### Assignment
Among the lines below, count those with "plus". Give the total alone.

(Change detection outputs)
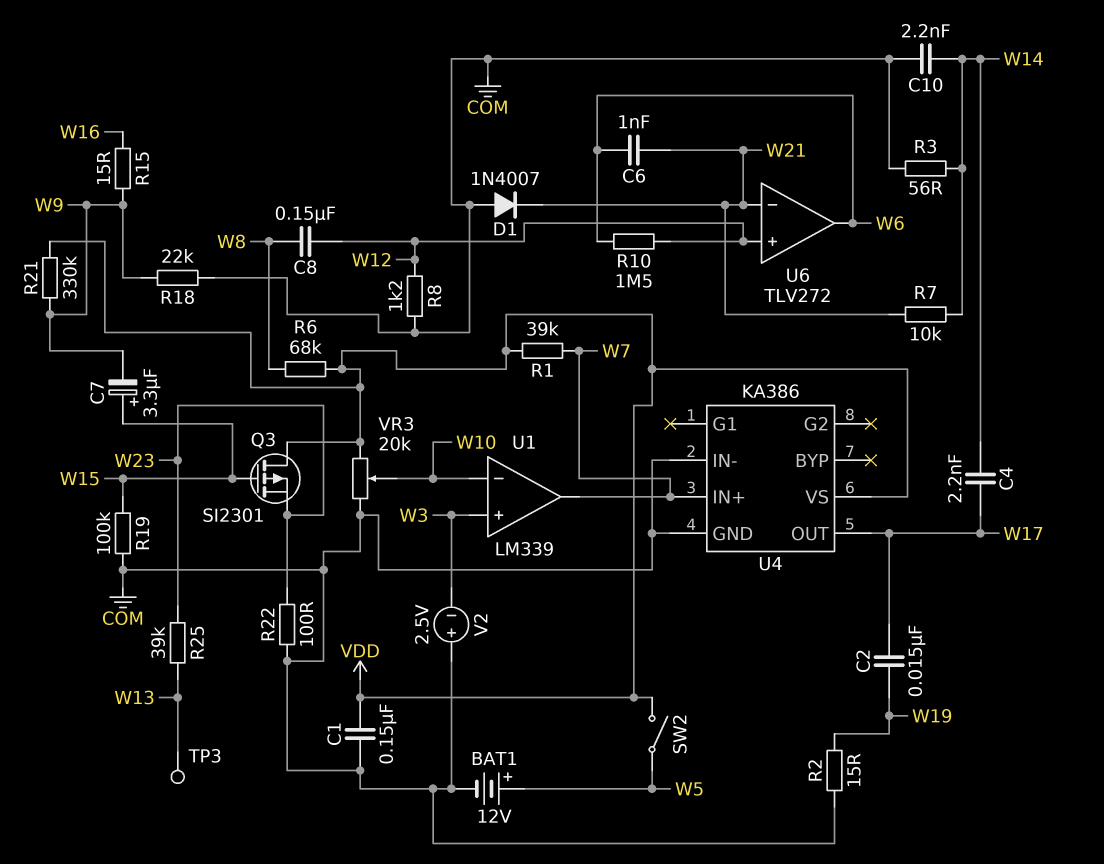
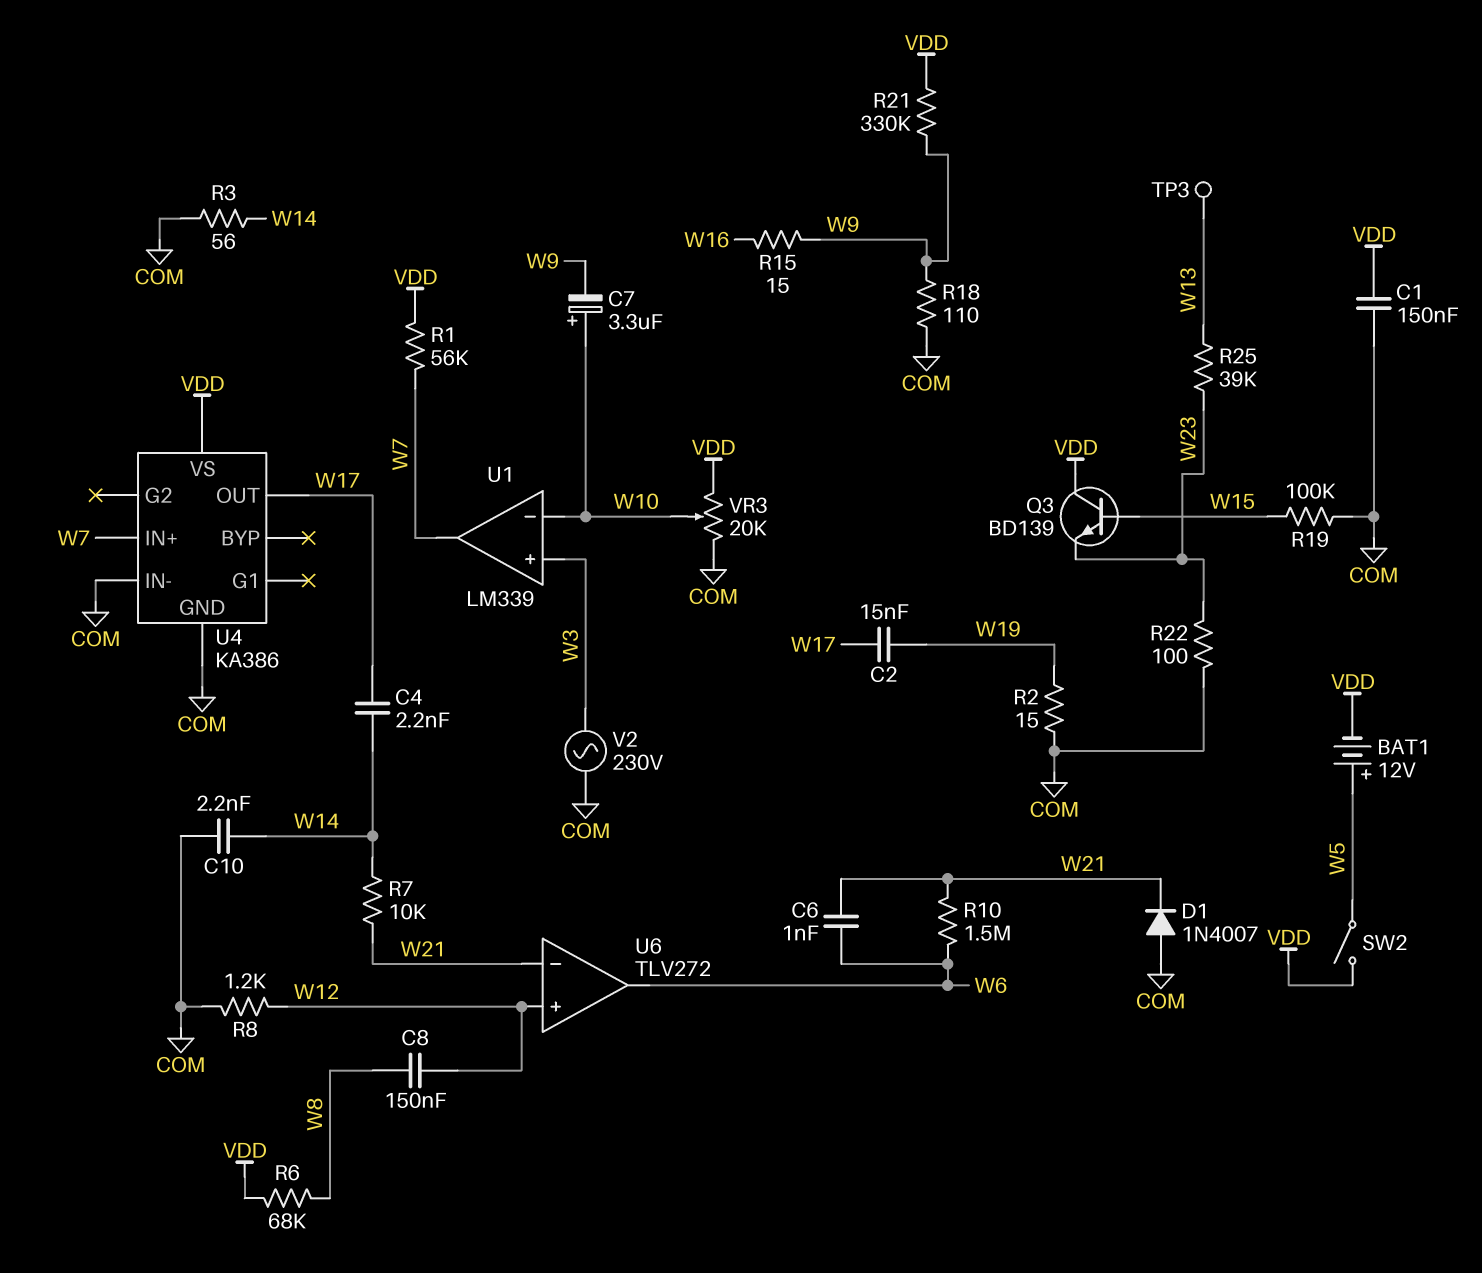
BAT1: 12V (plus W5, minus COM) -> 12V (plus W5, minus VDD)
C7: 3.3uF (plus W15, minus W9) -> 3.3uF (plus W10, minus W9)
Q3: PMOS SI2301 (G W15, D VDD, S W23) -> NPN BD139 (B W15, C VDD, E W23)
R1: 39k (VDD, W7) -> 56k (VDD, W7)
R10: 1.5M (W6, W12) -> 1.5M (W6, W21)
R18: 22k (COM, W9) -> 110 (COM, W9)
V2: 2.5V (plus COM, minus W3) -> AC 230V (COM, W3)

### Response to this exercise
3